Segment Open

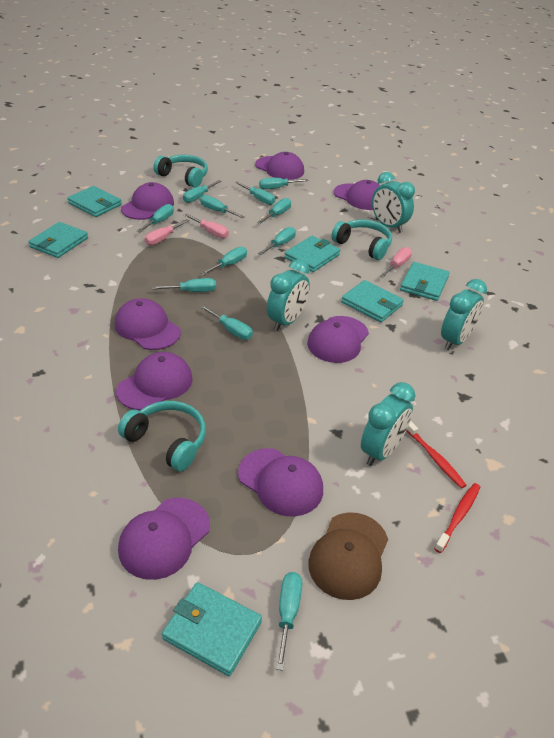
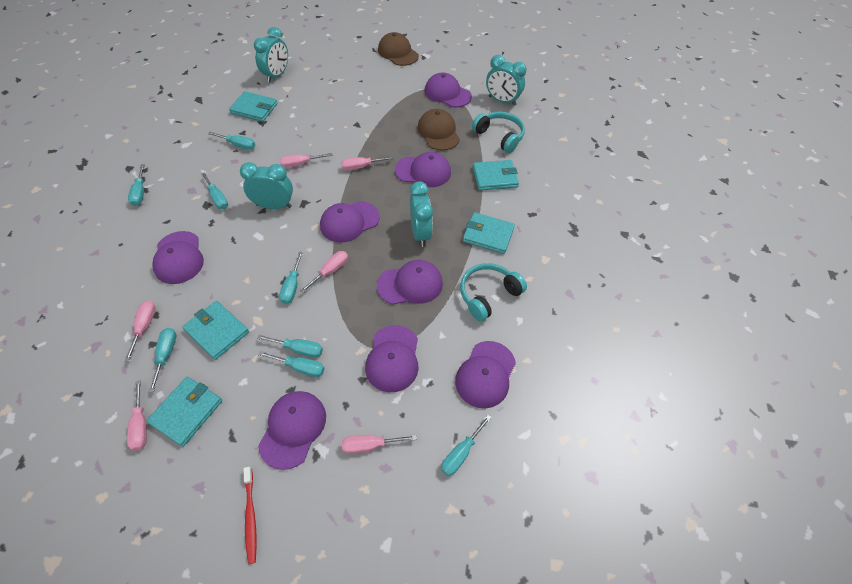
brown cap: 1 -> 2
pink screwdriver: 3 -> 6
red toothbrush: 2 -> 1
turquoise headphones: 3 -> 2
turquoise screwdriver: 11 -> 8
turquoise wallet: 6 -> 5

Segment Closed

**Exercise**
Transcribe all the records above word for word, without their images.

**Solution to this exercise**
brown cap: 1 -> 2
pink screwdriver: 3 -> 6
red toothbrush: 2 -> 1
turquoise headphones: 3 -> 2
turquoise screwdriver: 11 -> 8
turquoise wallet: 6 -> 5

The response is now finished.